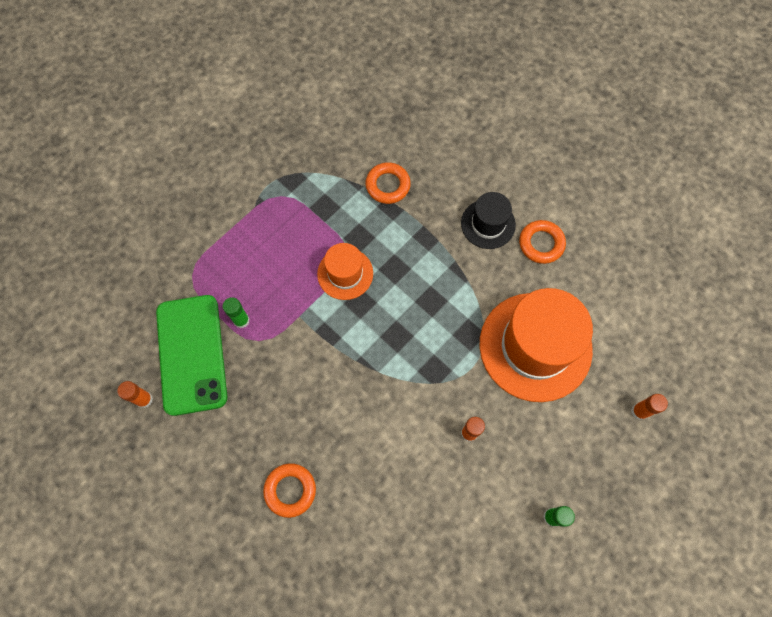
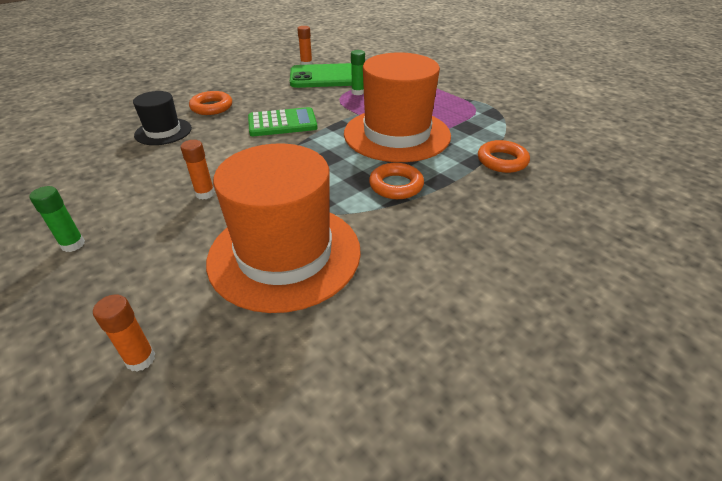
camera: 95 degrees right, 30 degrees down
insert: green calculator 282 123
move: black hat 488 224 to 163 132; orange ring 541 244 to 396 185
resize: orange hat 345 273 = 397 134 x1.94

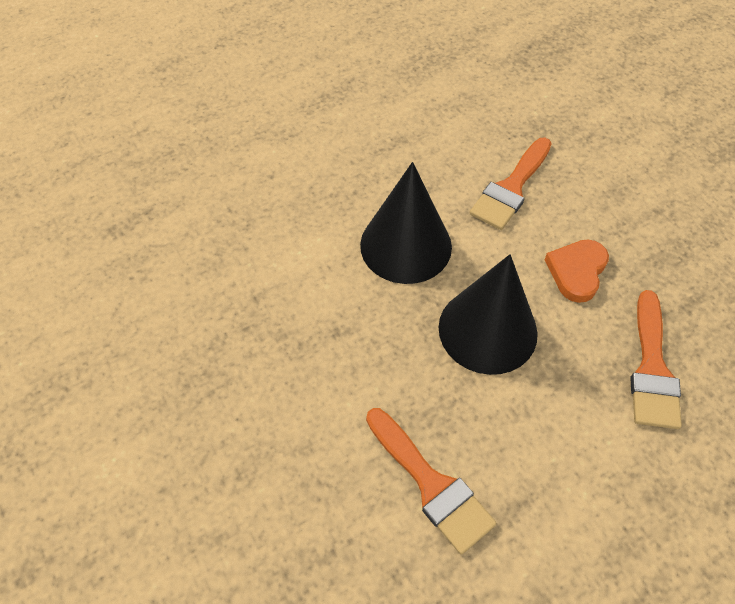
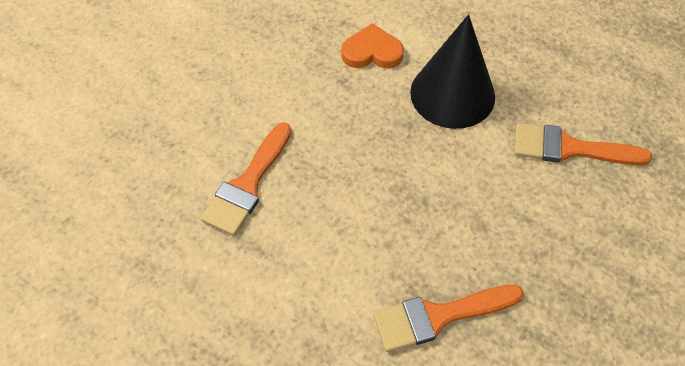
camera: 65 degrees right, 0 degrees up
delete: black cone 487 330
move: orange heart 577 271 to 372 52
--
◆ Problem to solve: In copying the material, drop all pictures and keep everything else identical.

◆ Exercise solution:
camera: 95 degrees right, 30 degrees down
insert: green calculator 282 123
move: black hat 488 224 to 163 132; orange ring 541 244 to 396 185
resize: orange hat 345 273 = 397 134 x1.94

camera: 65 degrees right, 0 degrees up
delete: black cone 487 330
move: orange heart 577 271 to 372 52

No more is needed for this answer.